-- THE PROBLEM --
Whenever a line below includes the word "WHITE", copy that line.

-- SUPPLIED RECORDS --
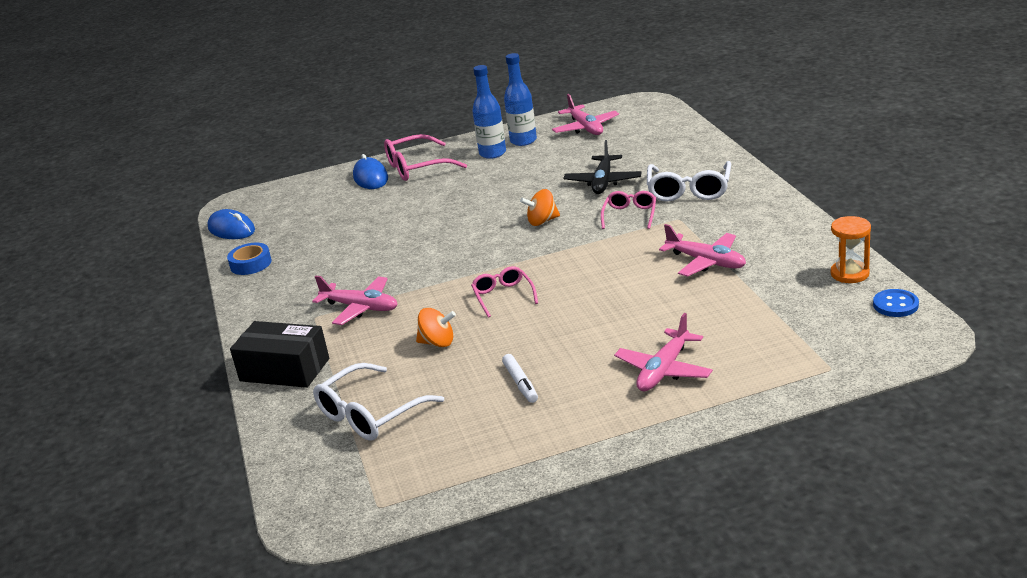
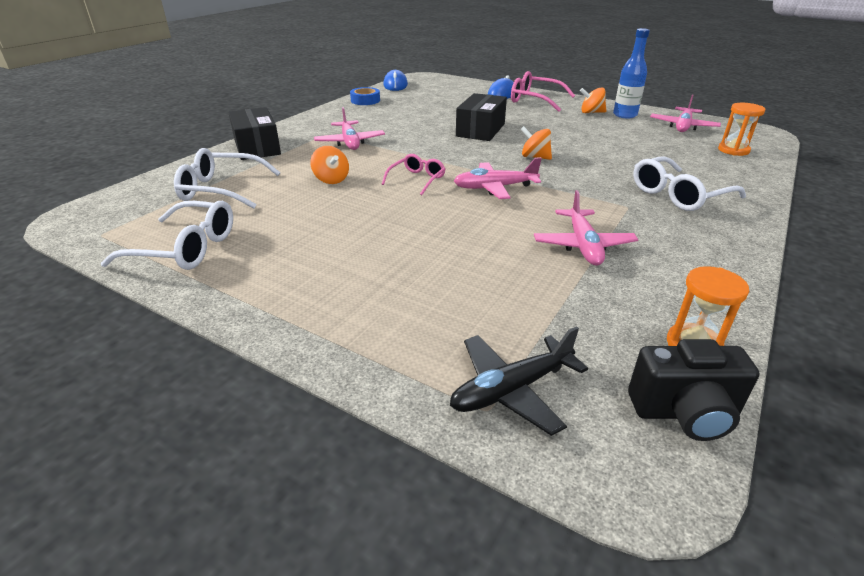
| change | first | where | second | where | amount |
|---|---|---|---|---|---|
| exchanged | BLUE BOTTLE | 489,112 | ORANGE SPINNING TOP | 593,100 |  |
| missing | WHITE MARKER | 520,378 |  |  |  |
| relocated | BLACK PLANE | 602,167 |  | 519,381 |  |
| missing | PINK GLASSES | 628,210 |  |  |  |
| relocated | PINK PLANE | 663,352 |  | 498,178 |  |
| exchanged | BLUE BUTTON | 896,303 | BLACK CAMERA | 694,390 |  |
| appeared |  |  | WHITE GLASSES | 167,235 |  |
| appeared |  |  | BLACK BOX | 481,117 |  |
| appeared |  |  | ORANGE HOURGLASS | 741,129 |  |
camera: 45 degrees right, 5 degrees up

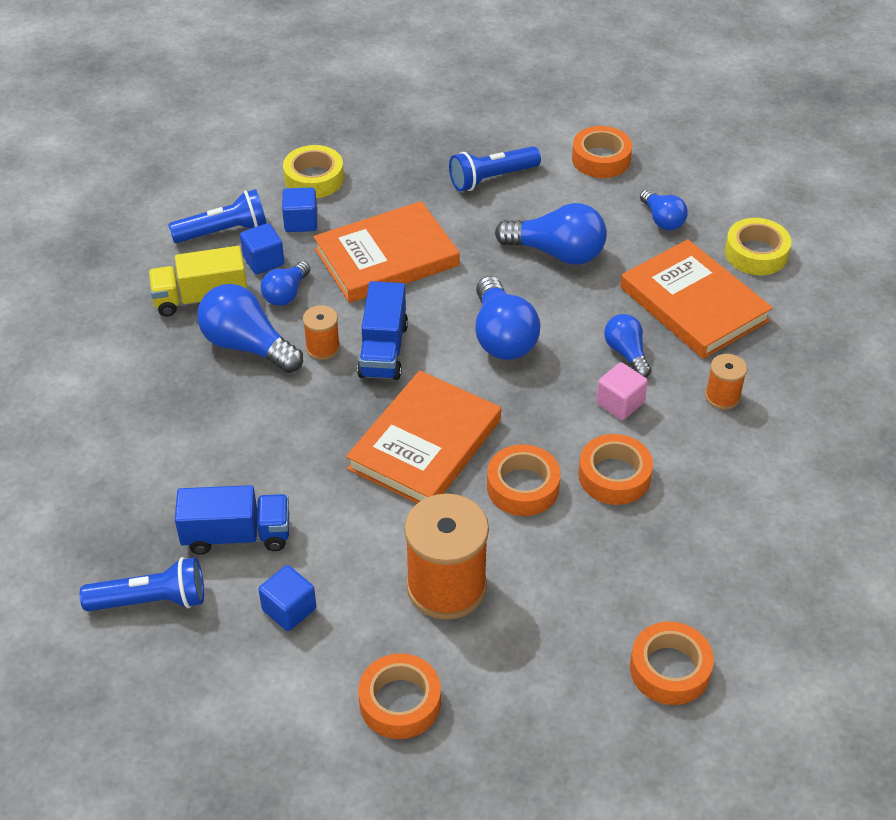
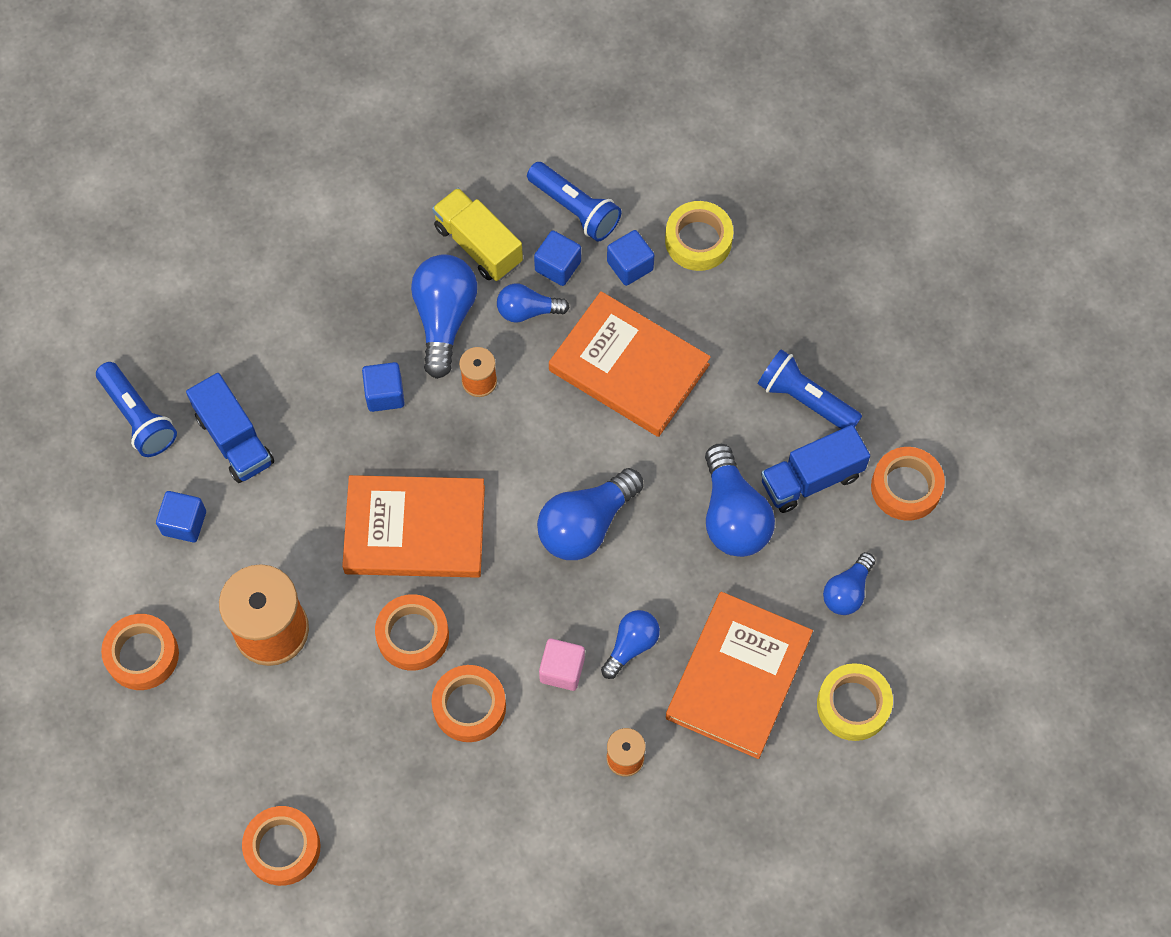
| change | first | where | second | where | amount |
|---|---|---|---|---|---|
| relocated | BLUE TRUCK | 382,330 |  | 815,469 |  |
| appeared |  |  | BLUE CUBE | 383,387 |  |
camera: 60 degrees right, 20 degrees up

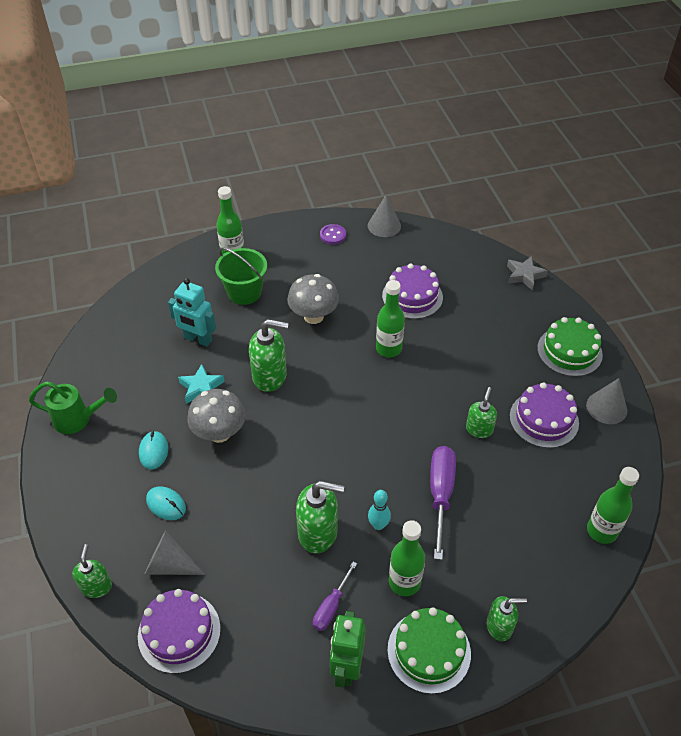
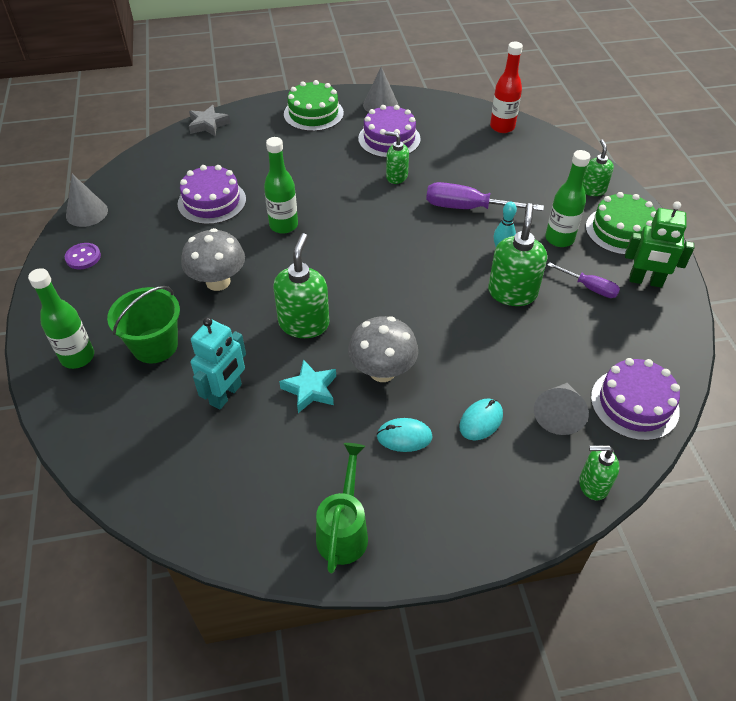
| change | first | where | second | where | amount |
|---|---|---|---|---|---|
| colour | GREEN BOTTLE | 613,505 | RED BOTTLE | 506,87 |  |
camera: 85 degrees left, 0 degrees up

-- WRITTEN SOLUTION --
| missing | WHITE MARKER | 520,378 |  |  |  |
| appeared |  |  | WHITE GLASSES | 167,235 |  |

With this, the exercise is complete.